Determine the number of lines below that contain the string "size", and state only that number.
(Stored data Opens)
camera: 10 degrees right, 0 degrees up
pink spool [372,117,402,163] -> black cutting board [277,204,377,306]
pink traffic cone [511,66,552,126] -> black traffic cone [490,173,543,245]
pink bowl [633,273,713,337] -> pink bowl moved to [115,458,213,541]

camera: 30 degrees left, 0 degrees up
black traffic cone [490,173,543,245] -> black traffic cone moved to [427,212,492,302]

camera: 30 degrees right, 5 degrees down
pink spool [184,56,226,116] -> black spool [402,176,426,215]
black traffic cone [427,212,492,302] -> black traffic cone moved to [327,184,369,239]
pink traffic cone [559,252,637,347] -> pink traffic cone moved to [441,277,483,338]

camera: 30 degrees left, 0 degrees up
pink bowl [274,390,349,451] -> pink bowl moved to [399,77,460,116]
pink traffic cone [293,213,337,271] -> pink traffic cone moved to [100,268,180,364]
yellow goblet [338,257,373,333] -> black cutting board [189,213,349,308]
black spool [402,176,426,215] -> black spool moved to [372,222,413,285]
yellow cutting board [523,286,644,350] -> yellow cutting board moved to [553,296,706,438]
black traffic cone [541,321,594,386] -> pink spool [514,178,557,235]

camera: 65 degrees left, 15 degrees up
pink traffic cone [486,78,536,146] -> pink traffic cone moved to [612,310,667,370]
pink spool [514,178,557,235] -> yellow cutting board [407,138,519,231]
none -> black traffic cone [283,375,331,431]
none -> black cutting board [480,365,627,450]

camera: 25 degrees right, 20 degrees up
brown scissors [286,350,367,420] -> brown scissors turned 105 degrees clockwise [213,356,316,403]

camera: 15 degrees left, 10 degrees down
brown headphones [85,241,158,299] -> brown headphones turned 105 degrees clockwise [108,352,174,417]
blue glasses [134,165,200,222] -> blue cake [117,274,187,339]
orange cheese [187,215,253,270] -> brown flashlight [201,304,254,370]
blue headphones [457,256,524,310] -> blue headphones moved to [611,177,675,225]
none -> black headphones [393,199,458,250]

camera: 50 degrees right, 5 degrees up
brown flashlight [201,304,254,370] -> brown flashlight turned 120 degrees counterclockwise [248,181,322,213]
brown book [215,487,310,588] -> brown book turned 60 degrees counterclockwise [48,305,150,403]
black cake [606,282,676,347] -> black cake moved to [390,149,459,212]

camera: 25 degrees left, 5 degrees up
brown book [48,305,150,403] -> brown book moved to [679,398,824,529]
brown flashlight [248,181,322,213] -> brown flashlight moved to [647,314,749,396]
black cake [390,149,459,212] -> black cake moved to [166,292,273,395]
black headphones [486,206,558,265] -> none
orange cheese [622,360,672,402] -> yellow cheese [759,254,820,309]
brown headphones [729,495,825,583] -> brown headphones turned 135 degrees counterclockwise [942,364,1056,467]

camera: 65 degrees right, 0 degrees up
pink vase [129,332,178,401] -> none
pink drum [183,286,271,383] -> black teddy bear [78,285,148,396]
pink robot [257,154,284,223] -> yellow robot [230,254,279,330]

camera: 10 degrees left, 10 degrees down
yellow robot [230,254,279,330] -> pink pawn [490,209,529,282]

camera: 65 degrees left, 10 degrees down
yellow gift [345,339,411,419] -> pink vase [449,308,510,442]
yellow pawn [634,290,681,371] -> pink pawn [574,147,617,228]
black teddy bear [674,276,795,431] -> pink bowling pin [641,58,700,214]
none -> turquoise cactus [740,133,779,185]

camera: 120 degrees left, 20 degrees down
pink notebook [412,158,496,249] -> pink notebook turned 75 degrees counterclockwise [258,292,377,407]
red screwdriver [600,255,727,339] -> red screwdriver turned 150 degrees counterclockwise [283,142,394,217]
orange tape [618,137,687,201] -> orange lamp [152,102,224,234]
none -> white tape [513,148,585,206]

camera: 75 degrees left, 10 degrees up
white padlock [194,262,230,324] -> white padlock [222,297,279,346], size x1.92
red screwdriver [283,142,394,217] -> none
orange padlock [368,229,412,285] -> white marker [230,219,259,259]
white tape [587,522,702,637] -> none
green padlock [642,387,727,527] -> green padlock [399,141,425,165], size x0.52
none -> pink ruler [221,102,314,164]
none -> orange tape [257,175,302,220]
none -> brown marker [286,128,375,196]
(Stored data Closes)
→ Response for this exercise:
2